• [TRY IT]
Among the entries below, count the lines with "purple" in them and state the total without comment.

• [EXERCISE INPUTS]
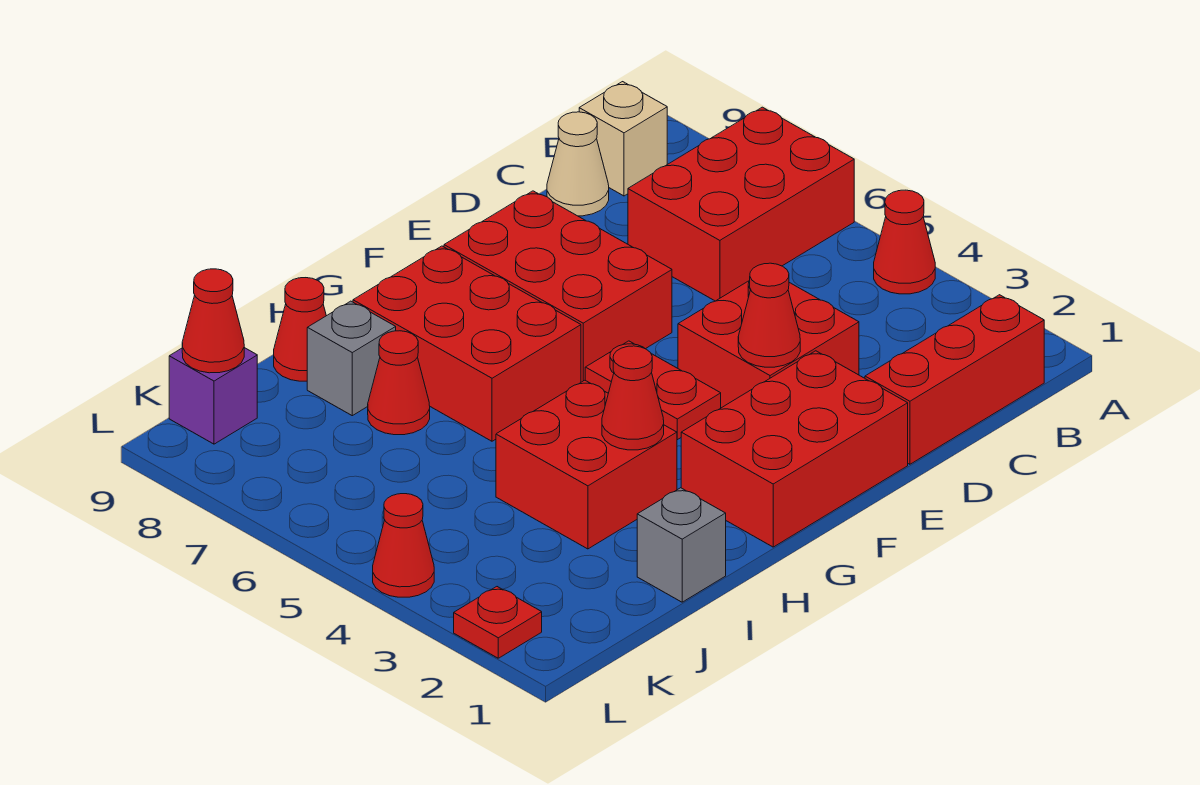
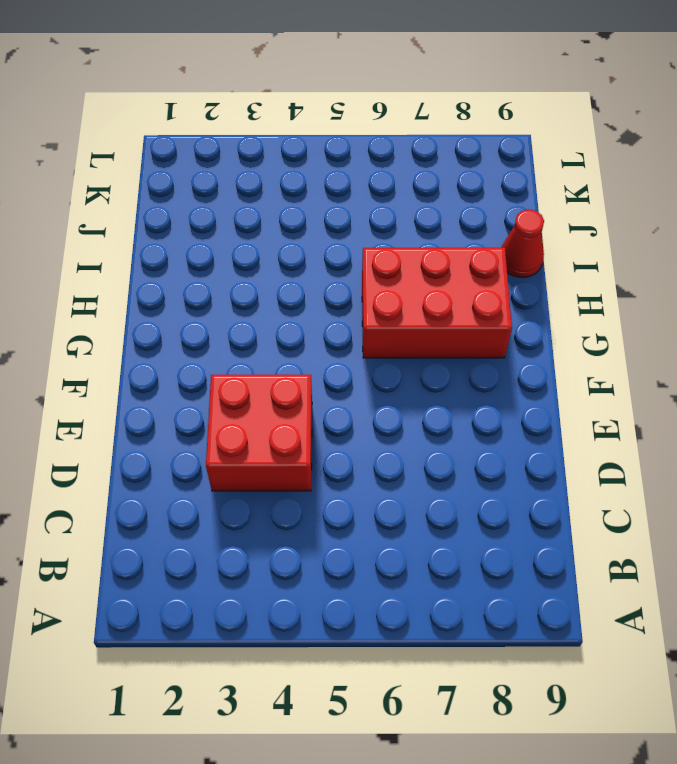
none -> red cone A4 level 1
none -> red brick A6:C7 level 1
none -> red brick B1:D1 level 1

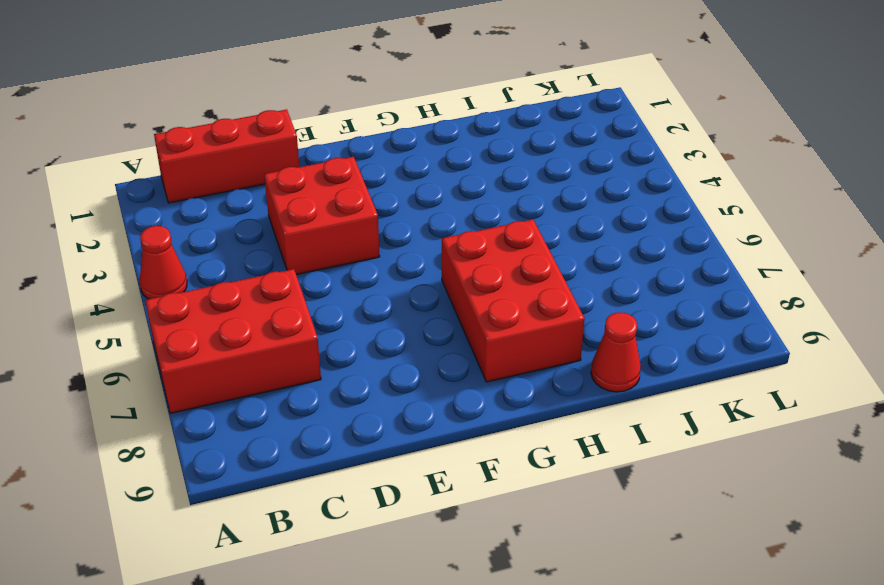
none -> tan brick B9 level 1
none -> tan cone C9 level 1
none -> red brick E1:G2 level 1

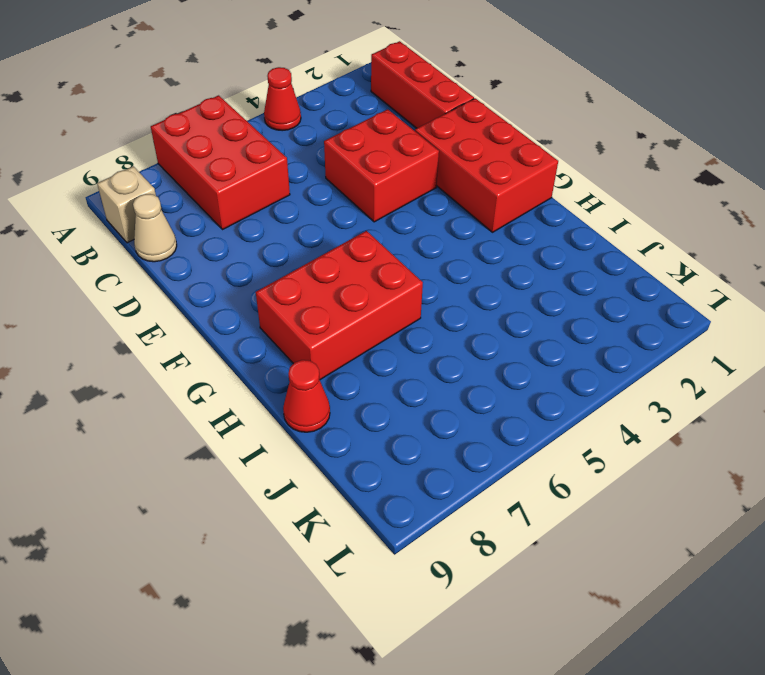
none -> red brick E6:F8 level 1
none -> red plate F4:F5 level 1
none -> red brick H3:I4 level 1

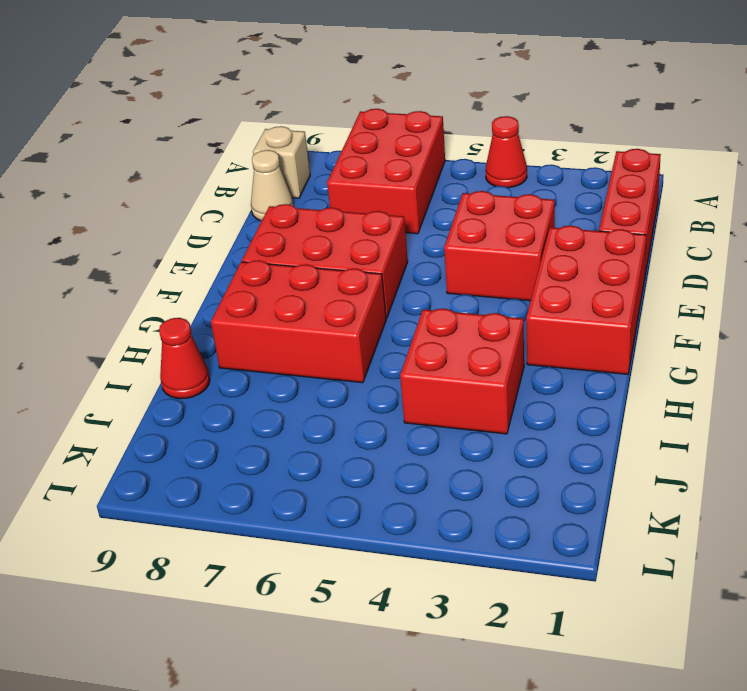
none -> red plate F4:F5 level 1
none -> grey brick I1 level 1
none -> red cone I7 level 1

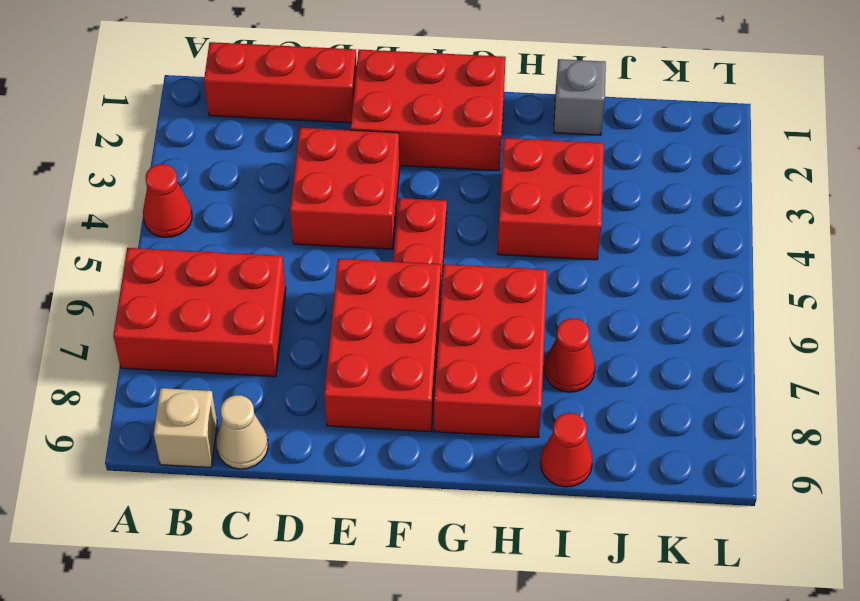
none -> grey brick I8 level 1
none -> purple brick K9 level 1
none -> red plate L2 level 1

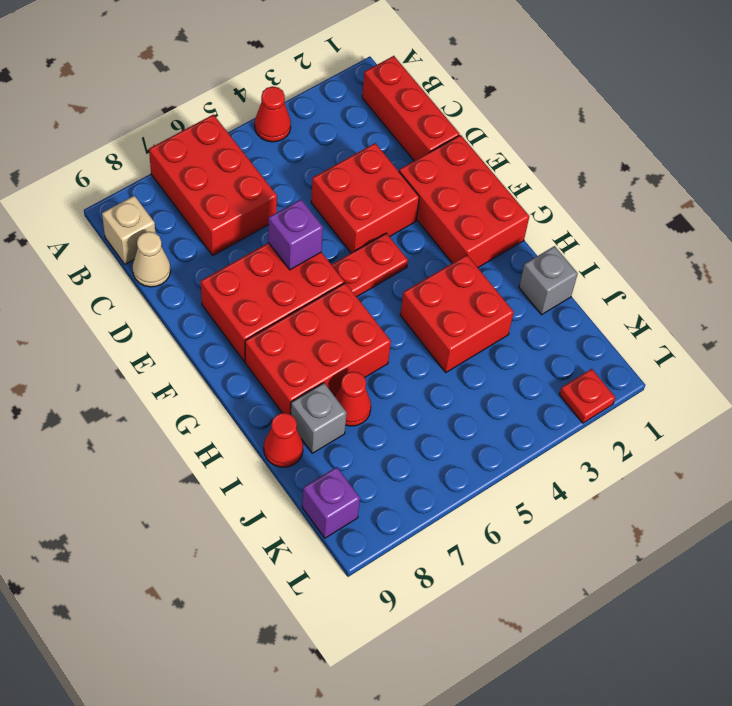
purple brick E6 level 2 -> none
none -> red cone L4 level 1
none -> red cone E3 level 2
none -> red cone H3 level 2

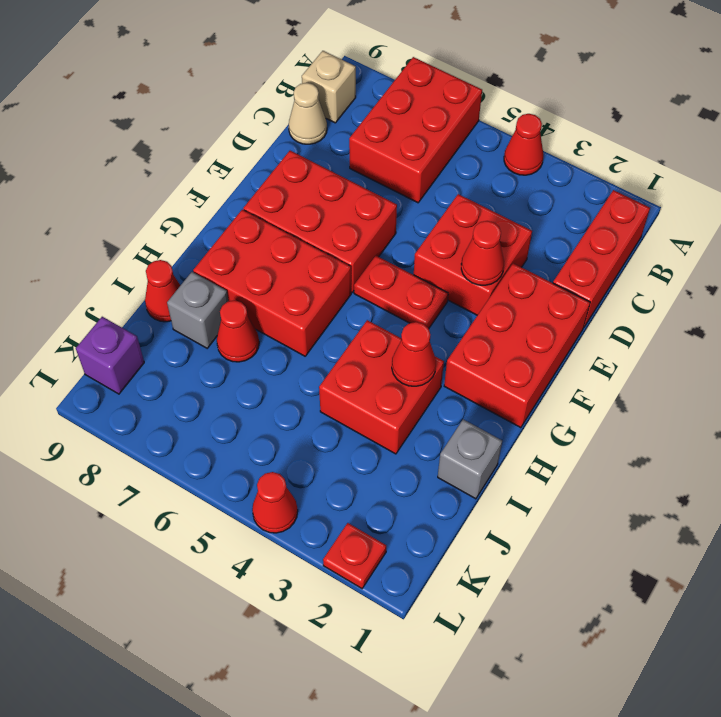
none -> red cone K9 level 2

• [WRITTEN ANSWER]
2